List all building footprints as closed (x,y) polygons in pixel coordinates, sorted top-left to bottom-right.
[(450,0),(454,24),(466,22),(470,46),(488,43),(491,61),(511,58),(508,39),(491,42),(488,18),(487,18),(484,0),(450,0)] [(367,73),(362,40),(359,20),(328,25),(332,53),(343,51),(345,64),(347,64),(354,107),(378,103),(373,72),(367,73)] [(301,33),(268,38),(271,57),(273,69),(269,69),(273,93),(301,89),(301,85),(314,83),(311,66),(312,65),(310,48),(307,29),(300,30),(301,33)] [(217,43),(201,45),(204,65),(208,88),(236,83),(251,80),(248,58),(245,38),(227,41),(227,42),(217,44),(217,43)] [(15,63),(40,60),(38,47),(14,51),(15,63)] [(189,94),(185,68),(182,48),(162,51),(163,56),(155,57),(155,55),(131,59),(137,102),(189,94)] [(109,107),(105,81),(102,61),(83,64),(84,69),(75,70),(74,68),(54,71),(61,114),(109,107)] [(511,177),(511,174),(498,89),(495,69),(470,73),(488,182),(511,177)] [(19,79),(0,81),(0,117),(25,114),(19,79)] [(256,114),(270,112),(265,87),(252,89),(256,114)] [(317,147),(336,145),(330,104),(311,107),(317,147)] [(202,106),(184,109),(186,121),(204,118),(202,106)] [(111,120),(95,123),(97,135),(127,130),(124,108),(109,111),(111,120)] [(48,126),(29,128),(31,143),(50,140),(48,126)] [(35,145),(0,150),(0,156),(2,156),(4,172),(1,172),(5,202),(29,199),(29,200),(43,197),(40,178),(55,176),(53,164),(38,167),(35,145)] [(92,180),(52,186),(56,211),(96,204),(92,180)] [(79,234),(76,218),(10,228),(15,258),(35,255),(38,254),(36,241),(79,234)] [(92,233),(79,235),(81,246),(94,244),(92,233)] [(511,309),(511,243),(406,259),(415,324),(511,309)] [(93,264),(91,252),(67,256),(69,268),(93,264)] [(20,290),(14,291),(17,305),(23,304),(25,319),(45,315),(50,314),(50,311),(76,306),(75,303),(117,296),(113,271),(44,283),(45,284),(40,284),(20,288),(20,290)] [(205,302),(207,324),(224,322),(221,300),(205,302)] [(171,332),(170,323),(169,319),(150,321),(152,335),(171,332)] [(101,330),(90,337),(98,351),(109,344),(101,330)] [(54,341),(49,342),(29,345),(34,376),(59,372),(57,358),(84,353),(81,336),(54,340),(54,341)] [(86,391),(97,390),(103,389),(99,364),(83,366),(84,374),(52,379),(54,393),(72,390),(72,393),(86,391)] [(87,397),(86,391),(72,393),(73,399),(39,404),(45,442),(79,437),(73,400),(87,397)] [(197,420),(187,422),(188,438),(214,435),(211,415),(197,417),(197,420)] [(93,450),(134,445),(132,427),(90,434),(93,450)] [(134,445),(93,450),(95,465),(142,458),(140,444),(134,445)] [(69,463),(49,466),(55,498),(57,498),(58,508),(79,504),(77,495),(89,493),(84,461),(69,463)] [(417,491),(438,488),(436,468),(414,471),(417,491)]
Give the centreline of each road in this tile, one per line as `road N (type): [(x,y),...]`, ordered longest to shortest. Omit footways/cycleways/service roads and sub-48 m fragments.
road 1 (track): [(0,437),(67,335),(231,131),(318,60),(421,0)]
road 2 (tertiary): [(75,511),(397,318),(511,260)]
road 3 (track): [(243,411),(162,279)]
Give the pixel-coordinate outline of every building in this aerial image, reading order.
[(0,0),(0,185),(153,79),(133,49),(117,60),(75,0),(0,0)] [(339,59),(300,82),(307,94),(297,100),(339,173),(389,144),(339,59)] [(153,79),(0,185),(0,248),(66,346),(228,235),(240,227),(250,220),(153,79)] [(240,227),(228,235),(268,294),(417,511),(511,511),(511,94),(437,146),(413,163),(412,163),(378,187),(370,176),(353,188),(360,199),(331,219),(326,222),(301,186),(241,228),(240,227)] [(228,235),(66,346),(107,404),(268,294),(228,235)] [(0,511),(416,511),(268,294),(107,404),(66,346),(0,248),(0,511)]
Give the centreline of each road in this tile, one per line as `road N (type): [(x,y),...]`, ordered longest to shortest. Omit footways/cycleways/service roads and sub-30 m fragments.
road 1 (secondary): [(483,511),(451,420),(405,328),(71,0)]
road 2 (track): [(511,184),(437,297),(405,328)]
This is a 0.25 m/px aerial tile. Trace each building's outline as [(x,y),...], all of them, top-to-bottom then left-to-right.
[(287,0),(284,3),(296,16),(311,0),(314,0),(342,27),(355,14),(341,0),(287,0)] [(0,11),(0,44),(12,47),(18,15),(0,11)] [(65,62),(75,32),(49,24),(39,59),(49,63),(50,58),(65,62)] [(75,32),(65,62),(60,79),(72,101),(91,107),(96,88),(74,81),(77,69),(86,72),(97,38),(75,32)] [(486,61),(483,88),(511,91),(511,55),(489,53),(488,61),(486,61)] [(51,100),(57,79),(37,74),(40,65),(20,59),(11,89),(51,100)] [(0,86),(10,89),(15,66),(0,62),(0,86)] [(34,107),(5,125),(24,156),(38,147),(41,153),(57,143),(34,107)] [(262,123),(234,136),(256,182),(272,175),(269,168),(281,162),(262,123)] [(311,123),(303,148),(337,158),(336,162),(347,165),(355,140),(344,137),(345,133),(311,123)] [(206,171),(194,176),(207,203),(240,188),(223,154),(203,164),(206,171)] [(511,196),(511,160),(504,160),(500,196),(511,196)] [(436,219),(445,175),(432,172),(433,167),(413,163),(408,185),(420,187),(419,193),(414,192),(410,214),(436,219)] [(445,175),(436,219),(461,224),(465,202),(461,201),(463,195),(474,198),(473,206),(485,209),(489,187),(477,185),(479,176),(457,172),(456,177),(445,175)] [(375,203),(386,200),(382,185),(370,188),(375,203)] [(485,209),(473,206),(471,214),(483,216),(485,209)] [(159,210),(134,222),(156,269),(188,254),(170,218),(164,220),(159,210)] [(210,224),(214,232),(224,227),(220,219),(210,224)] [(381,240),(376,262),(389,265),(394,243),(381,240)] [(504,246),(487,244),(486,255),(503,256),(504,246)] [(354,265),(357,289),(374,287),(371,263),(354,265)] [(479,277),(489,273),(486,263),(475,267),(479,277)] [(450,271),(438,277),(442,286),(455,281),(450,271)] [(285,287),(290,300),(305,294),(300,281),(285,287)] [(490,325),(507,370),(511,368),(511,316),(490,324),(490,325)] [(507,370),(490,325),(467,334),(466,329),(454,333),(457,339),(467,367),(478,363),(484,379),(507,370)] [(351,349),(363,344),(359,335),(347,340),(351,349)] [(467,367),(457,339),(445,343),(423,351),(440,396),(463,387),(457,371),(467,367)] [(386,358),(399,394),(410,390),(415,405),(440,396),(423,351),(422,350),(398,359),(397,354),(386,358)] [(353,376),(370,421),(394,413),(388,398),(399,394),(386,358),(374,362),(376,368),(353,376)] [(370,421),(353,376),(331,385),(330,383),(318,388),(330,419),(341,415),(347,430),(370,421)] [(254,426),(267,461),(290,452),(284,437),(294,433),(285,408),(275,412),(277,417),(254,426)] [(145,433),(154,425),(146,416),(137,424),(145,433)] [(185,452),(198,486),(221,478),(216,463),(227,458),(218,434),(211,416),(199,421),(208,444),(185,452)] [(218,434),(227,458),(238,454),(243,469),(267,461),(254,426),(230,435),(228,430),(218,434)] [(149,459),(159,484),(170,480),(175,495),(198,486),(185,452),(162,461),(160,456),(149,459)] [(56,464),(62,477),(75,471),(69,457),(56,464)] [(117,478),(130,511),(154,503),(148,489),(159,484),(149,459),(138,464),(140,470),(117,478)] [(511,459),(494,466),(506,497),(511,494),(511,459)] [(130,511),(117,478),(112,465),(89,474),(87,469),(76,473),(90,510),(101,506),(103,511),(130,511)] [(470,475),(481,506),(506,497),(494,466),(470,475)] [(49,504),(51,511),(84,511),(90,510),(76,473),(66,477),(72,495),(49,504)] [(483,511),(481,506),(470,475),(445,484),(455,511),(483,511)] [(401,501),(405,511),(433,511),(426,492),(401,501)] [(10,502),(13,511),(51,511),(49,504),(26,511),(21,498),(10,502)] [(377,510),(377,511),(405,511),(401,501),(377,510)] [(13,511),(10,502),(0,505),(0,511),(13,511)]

Your goal: How many lines in the records above contain the string "shortest"? Reply with the number alone.

Written solution: 2